> What you are asked to do
If a line in the data contains "moved", copy it out.

Data listing START

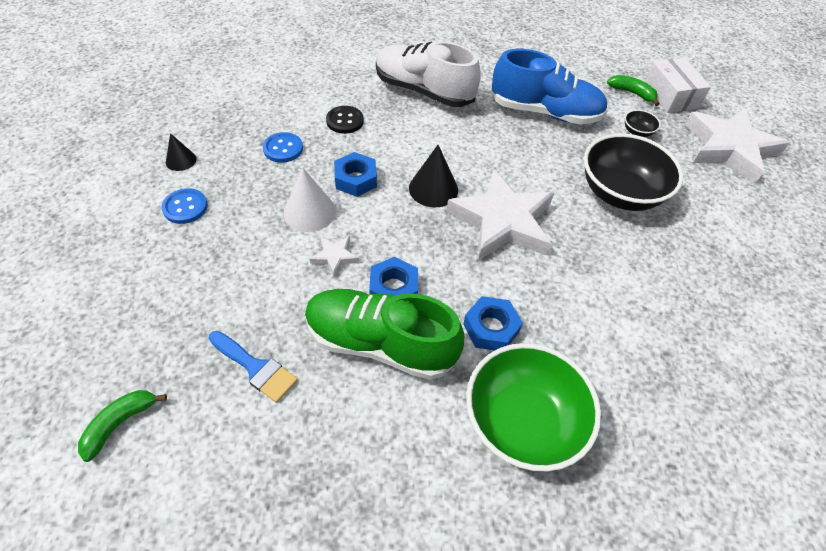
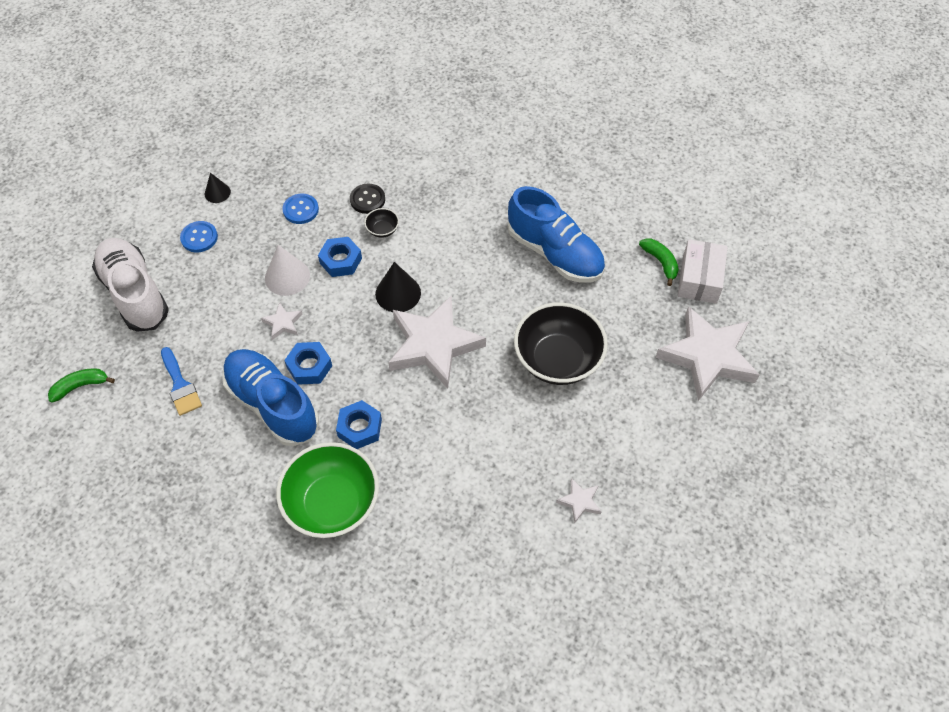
camera: 30 degrees right, 5 degrees up
green shoe [305,289,464,380] -> blue shoe [222,349,319,446]
white shoe [376,41,481,107] -> white shoe moved to [92,238,169,332]
black bowl [625,110,661,137] -> black bowl moved to [364,208,399,238]
none -> white star [556,478,601,523]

Data listing END

> Output
white shoe [376,41,481,107] -> white shoe moved to [92,238,169,332]
black bowl [625,110,661,137] -> black bowl moved to [364,208,399,238]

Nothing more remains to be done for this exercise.